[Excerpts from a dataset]
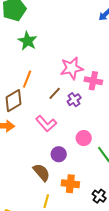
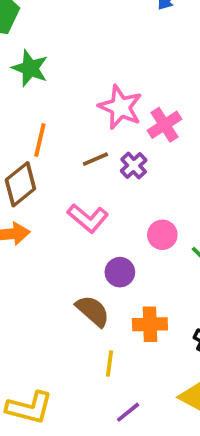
pink star: (72, 68) -> (120, 107), turned -30
pink cross: (93, 81) -> (165, 125), turned -36
brown line: (55, 93) -> (95, 159), turned 32

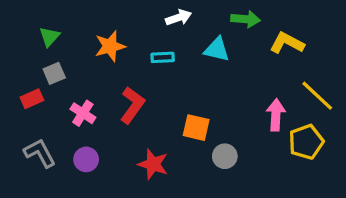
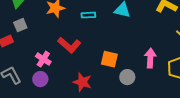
red L-shape: (132, 105) -> (69, 45), turned 95
pink cross: (83, 113) -> (43, 59), moved
pink arrow: (276, 115) -> (150, 58), moved

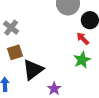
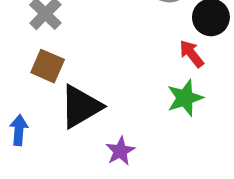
brown square: (15, 52) -> (48, 66), turned 35

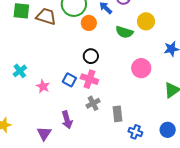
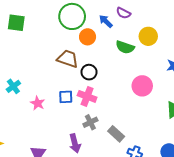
brown trapezoid: (46, 16) -> (68, 59), moved
blue square: (69, 80) -> (66, 97), turned -32
gray rectangle: (117, 114) -> (116, 134), turned -42
purple arrow: (67, 120) -> (75, 143), moved

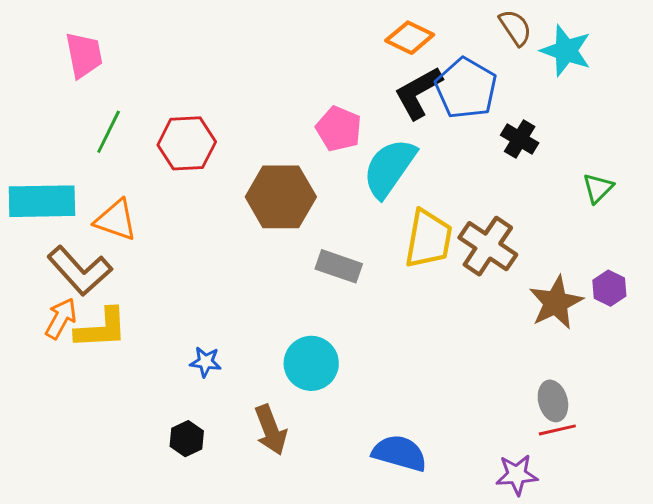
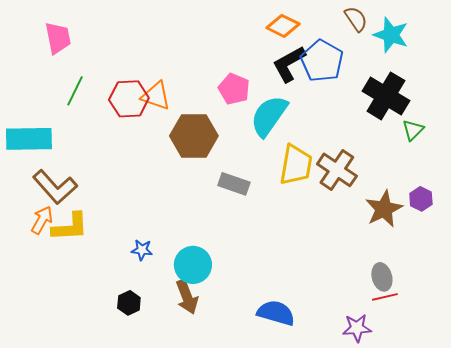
black cross: (520, 139) -> (386, 96), moved, size x1.8
orange triangle: (116, 220) -> (156, 96), moved
cyan circle: (311, 363) -> (193, 265), moved

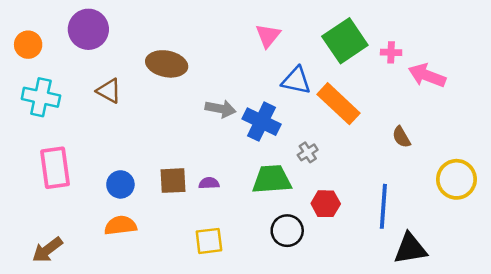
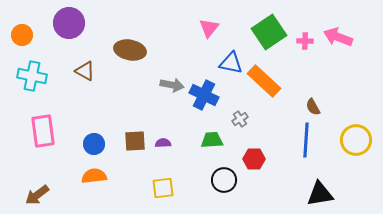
pink arrow: (427, 75) -> (338, 37), moved
green trapezoid: (272, 179) -> (212, 140), size x0.7
blue line: (383, 206) -> (306, 140), moved

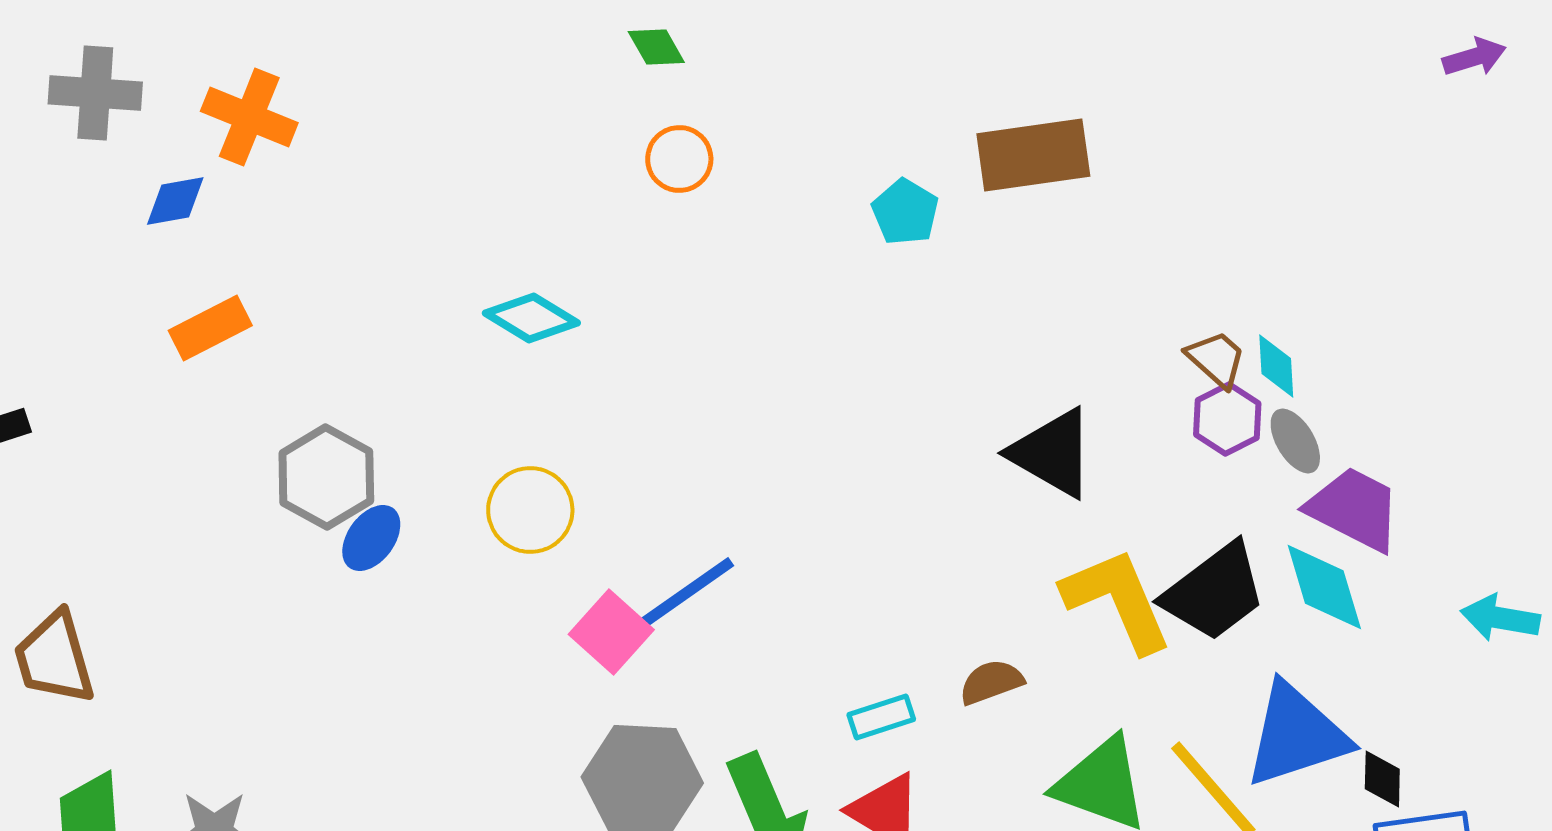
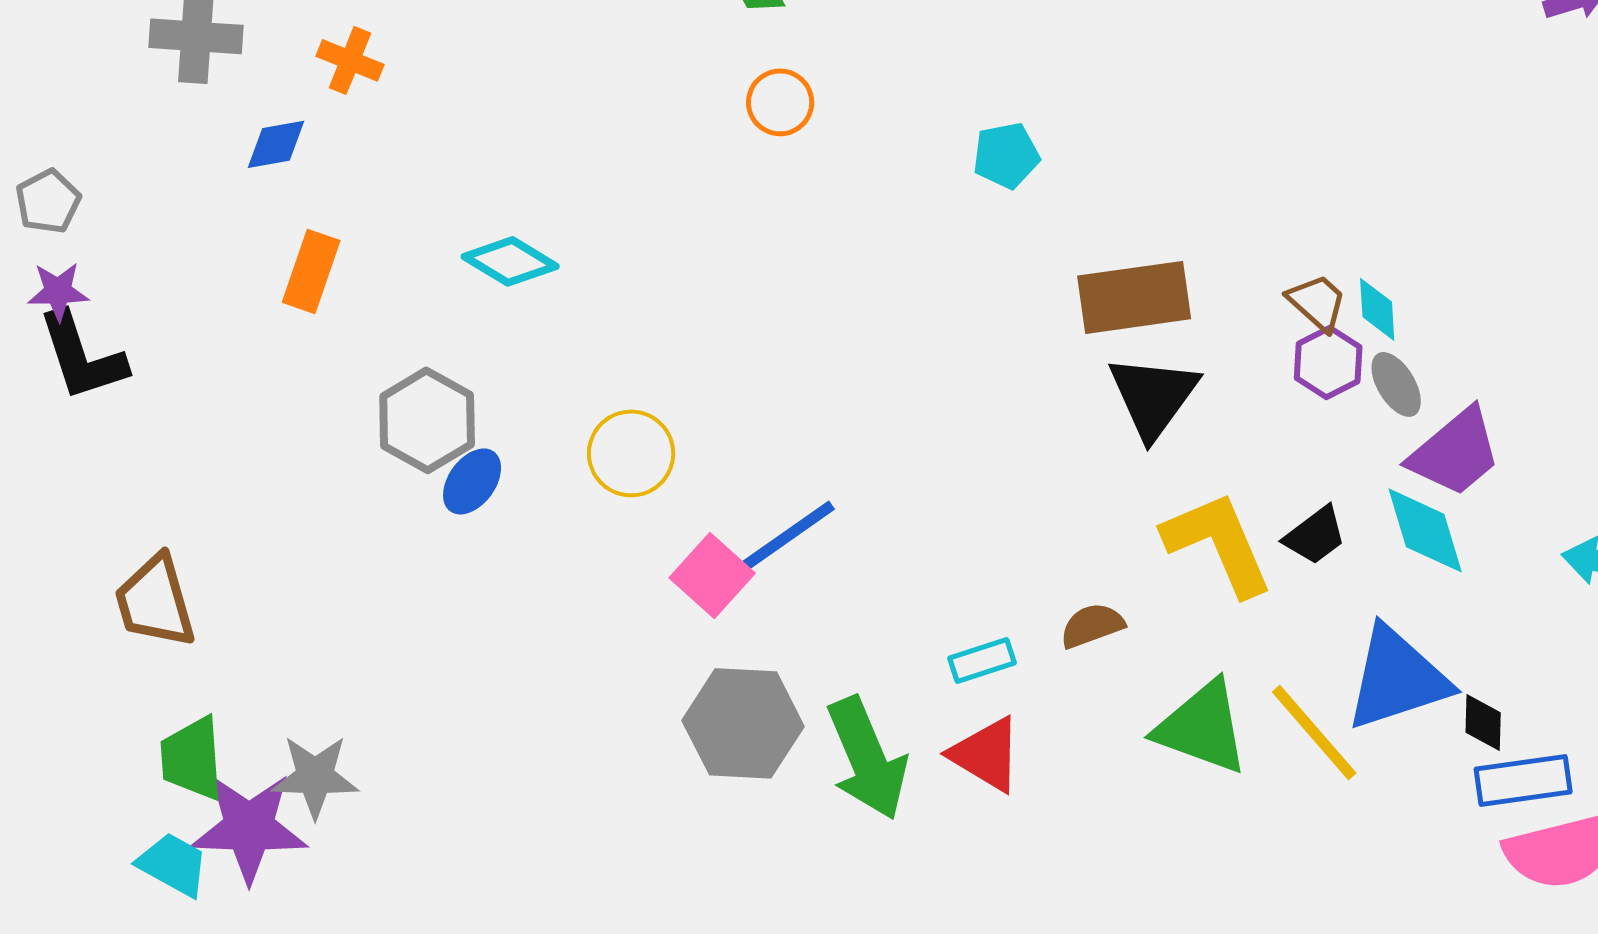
orange cross: (249, 117) -> (350, 60), size x0.7
brown rectangle: (1033, 155) -> (1134, 297), moved
cyan pentagon: (905, 212) -> (1006, 155), turned 30
cyan diamond: (531, 318) -> (510, 261), moved
orange rectangle: (210, 328) -> (311, 271), turned -44
black triangle: (1052, 453) -> (1153, 396), turned 36
purple trapezoid: (1354, 509) -> (1455, 452), turned 113
black trapezoid: (1214, 592) -> (1315, 535), size x0.6

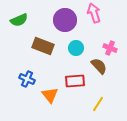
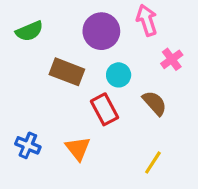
pink cross: (110, 48) -> (172, 59), moved, turned 32
blue cross: (27, 79) -> (28, 145), moved
red rectangle: (75, 81) -> (104, 109), moved, turned 66

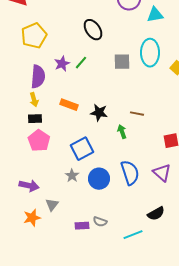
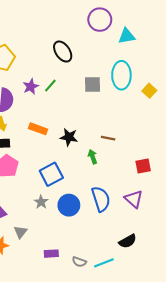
gray semicircle: (100, 222) -> (79, 262), moved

● DIRECTIONS
Print all records verbatim, excluding pictures.

● WORKED SOLUTION
pink star: (72, 68) -> (120, 107), turned -30
pink cross: (93, 81) -> (165, 125), turned -36
brown line: (55, 93) -> (95, 159), turned 32

red L-shape: (132, 105) -> (69, 45), turned 95
pink cross: (83, 113) -> (43, 59), moved
pink arrow: (276, 115) -> (150, 58), moved

brown square: (15, 52) -> (48, 66), turned 35

brown trapezoid: (46, 16) -> (68, 59), moved
blue square: (69, 80) -> (66, 97), turned -32
gray rectangle: (117, 114) -> (116, 134), turned -42
purple arrow: (67, 120) -> (75, 143), moved

black cross: (520, 139) -> (386, 96), moved, size x1.8
orange triangle: (116, 220) -> (156, 96), moved
cyan circle: (311, 363) -> (193, 265), moved

pink arrow: (427, 75) -> (338, 37), moved
green trapezoid: (272, 179) -> (212, 140), size x0.7
blue line: (383, 206) -> (306, 140), moved

orange cross: (249, 117) -> (350, 60), size x0.7
brown rectangle: (1033, 155) -> (1134, 297), moved
cyan pentagon: (905, 212) -> (1006, 155), turned 30
cyan diamond: (531, 318) -> (510, 261), moved
orange rectangle: (210, 328) -> (311, 271), turned -44
black triangle: (1052, 453) -> (1153, 396), turned 36
purple trapezoid: (1354, 509) -> (1455, 452), turned 113
black trapezoid: (1214, 592) -> (1315, 535), size x0.6

pink cross: (110, 48) -> (172, 59), moved, turned 32
blue cross: (27, 79) -> (28, 145), moved
red rectangle: (75, 81) -> (104, 109), moved, turned 66

gray semicircle: (100, 222) -> (79, 262), moved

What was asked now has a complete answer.